Items from a dataset

----

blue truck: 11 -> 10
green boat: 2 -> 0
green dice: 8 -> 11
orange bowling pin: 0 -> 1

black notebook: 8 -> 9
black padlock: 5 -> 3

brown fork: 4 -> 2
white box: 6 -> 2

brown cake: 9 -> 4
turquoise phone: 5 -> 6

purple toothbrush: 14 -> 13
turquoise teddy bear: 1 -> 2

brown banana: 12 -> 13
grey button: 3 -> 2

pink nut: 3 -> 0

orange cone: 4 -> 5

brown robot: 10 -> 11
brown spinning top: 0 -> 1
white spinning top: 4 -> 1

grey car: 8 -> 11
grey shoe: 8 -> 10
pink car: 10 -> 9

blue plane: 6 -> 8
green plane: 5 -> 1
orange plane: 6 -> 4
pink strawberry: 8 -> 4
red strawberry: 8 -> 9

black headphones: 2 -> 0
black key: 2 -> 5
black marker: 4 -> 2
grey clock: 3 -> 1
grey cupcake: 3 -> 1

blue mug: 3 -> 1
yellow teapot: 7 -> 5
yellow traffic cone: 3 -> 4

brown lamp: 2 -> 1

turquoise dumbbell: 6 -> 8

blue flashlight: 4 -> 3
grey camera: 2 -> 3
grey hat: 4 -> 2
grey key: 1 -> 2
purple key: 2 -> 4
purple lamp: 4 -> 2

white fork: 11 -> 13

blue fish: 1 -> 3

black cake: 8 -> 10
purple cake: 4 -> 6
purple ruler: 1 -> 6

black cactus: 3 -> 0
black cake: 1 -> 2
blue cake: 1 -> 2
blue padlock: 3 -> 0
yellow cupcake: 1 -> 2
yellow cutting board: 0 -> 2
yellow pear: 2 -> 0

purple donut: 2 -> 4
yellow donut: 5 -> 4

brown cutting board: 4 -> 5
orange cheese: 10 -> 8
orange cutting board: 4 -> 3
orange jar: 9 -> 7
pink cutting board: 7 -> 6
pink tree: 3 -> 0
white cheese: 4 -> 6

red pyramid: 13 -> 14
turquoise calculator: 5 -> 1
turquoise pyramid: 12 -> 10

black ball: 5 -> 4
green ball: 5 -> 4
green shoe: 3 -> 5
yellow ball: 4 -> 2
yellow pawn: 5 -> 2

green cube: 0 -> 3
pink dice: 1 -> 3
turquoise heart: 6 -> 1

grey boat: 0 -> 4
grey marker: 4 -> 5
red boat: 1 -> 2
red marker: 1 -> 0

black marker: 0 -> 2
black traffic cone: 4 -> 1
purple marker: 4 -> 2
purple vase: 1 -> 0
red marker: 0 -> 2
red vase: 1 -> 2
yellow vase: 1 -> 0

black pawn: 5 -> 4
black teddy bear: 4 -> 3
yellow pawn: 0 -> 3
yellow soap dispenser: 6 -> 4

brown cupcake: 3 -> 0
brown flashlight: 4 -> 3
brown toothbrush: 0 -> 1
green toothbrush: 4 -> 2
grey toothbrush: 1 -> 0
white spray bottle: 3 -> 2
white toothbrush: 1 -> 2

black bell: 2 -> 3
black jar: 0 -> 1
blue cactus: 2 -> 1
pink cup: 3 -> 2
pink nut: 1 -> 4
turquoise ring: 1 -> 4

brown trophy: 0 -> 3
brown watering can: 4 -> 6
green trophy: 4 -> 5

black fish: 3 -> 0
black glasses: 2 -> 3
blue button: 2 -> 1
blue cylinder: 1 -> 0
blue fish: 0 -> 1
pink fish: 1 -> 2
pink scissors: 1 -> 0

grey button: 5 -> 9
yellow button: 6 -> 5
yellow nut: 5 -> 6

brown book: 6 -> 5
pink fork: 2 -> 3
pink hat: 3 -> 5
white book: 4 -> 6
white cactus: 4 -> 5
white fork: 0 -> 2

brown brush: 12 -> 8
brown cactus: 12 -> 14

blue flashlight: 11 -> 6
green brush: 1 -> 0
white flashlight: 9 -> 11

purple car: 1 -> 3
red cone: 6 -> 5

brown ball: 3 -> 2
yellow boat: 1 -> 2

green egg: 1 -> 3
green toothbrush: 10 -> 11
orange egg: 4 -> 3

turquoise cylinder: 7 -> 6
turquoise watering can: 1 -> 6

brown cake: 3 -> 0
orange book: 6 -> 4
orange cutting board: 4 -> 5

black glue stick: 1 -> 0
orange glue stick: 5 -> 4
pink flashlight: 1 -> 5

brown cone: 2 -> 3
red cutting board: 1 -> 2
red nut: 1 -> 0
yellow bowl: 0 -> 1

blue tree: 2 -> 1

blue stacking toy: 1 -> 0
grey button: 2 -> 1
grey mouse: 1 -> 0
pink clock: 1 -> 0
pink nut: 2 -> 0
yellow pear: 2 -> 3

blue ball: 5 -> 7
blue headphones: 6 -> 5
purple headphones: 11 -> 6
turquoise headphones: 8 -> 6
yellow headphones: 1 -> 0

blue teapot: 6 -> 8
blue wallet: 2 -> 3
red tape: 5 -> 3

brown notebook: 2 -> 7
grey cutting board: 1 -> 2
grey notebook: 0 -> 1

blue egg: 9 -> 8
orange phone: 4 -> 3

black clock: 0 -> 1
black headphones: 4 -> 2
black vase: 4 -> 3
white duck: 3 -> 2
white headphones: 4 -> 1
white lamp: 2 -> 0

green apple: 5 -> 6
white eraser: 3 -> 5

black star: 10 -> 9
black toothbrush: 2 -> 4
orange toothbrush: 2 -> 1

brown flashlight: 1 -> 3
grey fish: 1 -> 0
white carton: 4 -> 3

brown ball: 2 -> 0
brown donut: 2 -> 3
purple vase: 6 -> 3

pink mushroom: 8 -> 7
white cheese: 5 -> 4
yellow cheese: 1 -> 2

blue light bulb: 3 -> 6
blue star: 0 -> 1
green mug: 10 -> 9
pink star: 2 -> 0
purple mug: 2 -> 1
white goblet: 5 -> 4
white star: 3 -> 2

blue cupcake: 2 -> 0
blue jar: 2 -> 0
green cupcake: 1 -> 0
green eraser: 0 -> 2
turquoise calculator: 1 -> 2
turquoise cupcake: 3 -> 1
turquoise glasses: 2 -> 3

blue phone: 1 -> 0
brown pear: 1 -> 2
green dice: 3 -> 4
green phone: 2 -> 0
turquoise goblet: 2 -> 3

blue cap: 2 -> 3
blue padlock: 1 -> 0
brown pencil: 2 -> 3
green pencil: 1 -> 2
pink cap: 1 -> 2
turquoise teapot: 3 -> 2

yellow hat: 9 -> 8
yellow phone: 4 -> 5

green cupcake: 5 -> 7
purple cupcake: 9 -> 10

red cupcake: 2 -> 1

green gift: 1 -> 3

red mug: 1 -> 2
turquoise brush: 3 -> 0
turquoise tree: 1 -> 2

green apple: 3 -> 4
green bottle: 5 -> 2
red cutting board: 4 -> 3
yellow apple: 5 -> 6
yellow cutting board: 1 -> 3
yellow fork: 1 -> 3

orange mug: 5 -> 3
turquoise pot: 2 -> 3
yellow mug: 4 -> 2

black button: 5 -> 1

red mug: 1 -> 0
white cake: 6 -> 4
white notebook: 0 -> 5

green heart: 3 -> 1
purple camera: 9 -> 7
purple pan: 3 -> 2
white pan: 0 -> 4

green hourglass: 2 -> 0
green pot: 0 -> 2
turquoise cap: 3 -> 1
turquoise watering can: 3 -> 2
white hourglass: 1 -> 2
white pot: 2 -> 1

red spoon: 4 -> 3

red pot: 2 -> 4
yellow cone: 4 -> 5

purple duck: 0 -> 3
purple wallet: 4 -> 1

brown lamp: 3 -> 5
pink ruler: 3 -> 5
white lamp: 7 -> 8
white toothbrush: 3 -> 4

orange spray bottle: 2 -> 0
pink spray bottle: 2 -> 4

----

Activity:
Word for word, copy every entry.

Output below:
blue truck: 11 -> 10
green boat: 2 -> 0
green dice: 8 -> 11
orange bowling pin: 0 -> 1

black notebook: 8 -> 9
black padlock: 5 -> 3

brown fork: 4 -> 2
white box: 6 -> 2

brown cake: 9 -> 4
turquoise phone: 5 -> 6

purple toothbrush: 14 -> 13
turquoise teddy bear: 1 -> 2

brown banana: 12 -> 13
grey button: 3 -> 2

pink nut: 3 -> 0

orange cone: 4 -> 5

brown robot: 10 -> 11
brown spinning top: 0 -> 1
white spinning top: 4 -> 1

grey car: 8 -> 11
grey shoe: 8 -> 10
pink car: 10 -> 9

blue plane: 6 -> 8
green plane: 5 -> 1
orange plane: 6 -> 4
pink strawberry: 8 -> 4
red strawberry: 8 -> 9

black headphones: 2 -> 0
black key: 2 -> 5
black marker: 4 -> 2
grey clock: 3 -> 1
grey cupcake: 3 -> 1

blue mug: 3 -> 1
yellow teapot: 7 -> 5
yellow traffic cone: 3 -> 4

brown lamp: 2 -> 1

turquoise dumbbell: 6 -> 8

blue flashlight: 4 -> 3
grey camera: 2 -> 3
grey hat: 4 -> 2
grey key: 1 -> 2
purple key: 2 -> 4
purple lamp: 4 -> 2

white fork: 11 -> 13

blue fish: 1 -> 3

black cake: 8 -> 10
purple cake: 4 -> 6
purple ruler: 1 -> 6

black cactus: 3 -> 0
black cake: 1 -> 2
blue cake: 1 -> 2
blue padlock: 3 -> 0
yellow cupcake: 1 -> 2
yellow cutting board: 0 -> 2
yellow pear: 2 -> 0

purple donut: 2 -> 4
yellow donut: 5 -> 4

brown cutting board: 4 -> 5
orange cheese: 10 -> 8
orange cutting board: 4 -> 3
orange jar: 9 -> 7
pink cutting board: 7 -> 6
pink tree: 3 -> 0
white cheese: 4 -> 6

red pyramid: 13 -> 14
turquoise calculator: 5 -> 1
turquoise pyramid: 12 -> 10

black ball: 5 -> 4
green ball: 5 -> 4
green shoe: 3 -> 5
yellow ball: 4 -> 2
yellow pawn: 5 -> 2

green cube: 0 -> 3
pink dice: 1 -> 3
turquoise heart: 6 -> 1

grey boat: 0 -> 4
grey marker: 4 -> 5
red boat: 1 -> 2
red marker: 1 -> 0

black marker: 0 -> 2
black traffic cone: 4 -> 1
purple marker: 4 -> 2
purple vase: 1 -> 0
red marker: 0 -> 2
red vase: 1 -> 2
yellow vase: 1 -> 0

black pawn: 5 -> 4
black teddy bear: 4 -> 3
yellow pawn: 0 -> 3
yellow soap dispenser: 6 -> 4

brown cupcake: 3 -> 0
brown flashlight: 4 -> 3
brown toothbrush: 0 -> 1
green toothbrush: 4 -> 2
grey toothbrush: 1 -> 0
white spray bottle: 3 -> 2
white toothbrush: 1 -> 2

black bell: 2 -> 3
black jar: 0 -> 1
blue cactus: 2 -> 1
pink cup: 3 -> 2
pink nut: 1 -> 4
turquoise ring: 1 -> 4

brown trophy: 0 -> 3
brown watering can: 4 -> 6
green trophy: 4 -> 5

black fish: 3 -> 0
black glasses: 2 -> 3
blue button: 2 -> 1
blue cylinder: 1 -> 0
blue fish: 0 -> 1
pink fish: 1 -> 2
pink scissors: 1 -> 0

grey button: 5 -> 9
yellow button: 6 -> 5
yellow nut: 5 -> 6

brown book: 6 -> 5
pink fork: 2 -> 3
pink hat: 3 -> 5
white book: 4 -> 6
white cactus: 4 -> 5
white fork: 0 -> 2

brown brush: 12 -> 8
brown cactus: 12 -> 14

blue flashlight: 11 -> 6
green brush: 1 -> 0
white flashlight: 9 -> 11

purple car: 1 -> 3
red cone: 6 -> 5

brown ball: 3 -> 2
yellow boat: 1 -> 2

green egg: 1 -> 3
green toothbrush: 10 -> 11
orange egg: 4 -> 3

turquoise cylinder: 7 -> 6
turquoise watering can: 1 -> 6

brown cake: 3 -> 0
orange book: 6 -> 4
orange cutting board: 4 -> 5

black glue stick: 1 -> 0
orange glue stick: 5 -> 4
pink flashlight: 1 -> 5

brown cone: 2 -> 3
red cutting board: 1 -> 2
red nut: 1 -> 0
yellow bowl: 0 -> 1

blue tree: 2 -> 1

blue stacking toy: 1 -> 0
grey button: 2 -> 1
grey mouse: 1 -> 0
pink clock: 1 -> 0
pink nut: 2 -> 0
yellow pear: 2 -> 3

blue ball: 5 -> 7
blue headphones: 6 -> 5
purple headphones: 11 -> 6
turquoise headphones: 8 -> 6
yellow headphones: 1 -> 0

blue teapot: 6 -> 8
blue wallet: 2 -> 3
red tape: 5 -> 3

brown notebook: 2 -> 7
grey cutting board: 1 -> 2
grey notebook: 0 -> 1

blue egg: 9 -> 8
orange phone: 4 -> 3

black clock: 0 -> 1
black headphones: 4 -> 2
black vase: 4 -> 3
white duck: 3 -> 2
white headphones: 4 -> 1
white lamp: 2 -> 0

green apple: 5 -> 6
white eraser: 3 -> 5

black star: 10 -> 9
black toothbrush: 2 -> 4
orange toothbrush: 2 -> 1

brown flashlight: 1 -> 3
grey fish: 1 -> 0
white carton: 4 -> 3

brown ball: 2 -> 0
brown donut: 2 -> 3
purple vase: 6 -> 3

pink mushroom: 8 -> 7
white cheese: 5 -> 4
yellow cheese: 1 -> 2

blue light bulb: 3 -> 6
blue star: 0 -> 1
green mug: 10 -> 9
pink star: 2 -> 0
purple mug: 2 -> 1
white goblet: 5 -> 4
white star: 3 -> 2

blue cupcake: 2 -> 0
blue jar: 2 -> 0
green cupcake: 1 -> 0
green eraser: 0 -> 2
turquoise calculator: 1 -> 2
turquoise cupcake: 3 -> 1
turquoise glasses: 2 -> 3

blue phone: 1 -> 0
brown pear: 1 -> 2
green dice: 3 -> 4
green phone: 2 -> 0
turquoise goblet: 2 -> 3

blue cap: 2 -> 3
blue padlock: 1 -> 0
brown pencil: 2 -> 3
green pencil: 1 -> 2
pink cap: 1 -> 2
turquoise teapot: 3 -> 2

yellow hat: 9 -> 8
yellow phone: 4 -> 5

green cupcake: 5 -> 7
purple cupcake: 9 -> 10

red cupcake: 2 -> 1

green gift: 1 -> 3

red mug: 1 -> 2
turquoise brush: 3 -> 0
turquoise tree: 1 -> 2

green apple: 3 -> 4
green bottle: 5 -> 2
red cutting board: 4 -> 3
yellow apple: 5 -> 6
yellow cutting board: 1 -> 3
yellow fork: 1 -> 3

orange mug: 5 -> 3
turquoise pot: 2 -> 3
yellow mug: 4 -> 2

black button: 5 -> 1

red mug: 1 -> 0
white cake: 6 -> 4
white notebook: 0 -> 5

green heart: 3 -> 1
purple camera: 9 -> 7
purple pan: 3 -> 2
white pan: 0 -> 4

green hourglass: 2 -> 0
green pot: 0 -> 2
turquoise cap: 3 -> 1
turquoise watering can: 3 -> 2
white hourglass: 1 -> 2
white pot: 2 -> 1

red spoon: 4 -> 3

red pot: 2 -> 4
yellow cone: 4 -> 5

purple duck: 0 -> 3
purple wallet: 4 -> 1

brown lamp: 3 -> 5
pink ruler: 3 -> 5
white lamp: 7 -> 8
white toothbrush: 3 -> 4

orange spray bottle: 2 -> 0
pink spray bottle: 2 -> 4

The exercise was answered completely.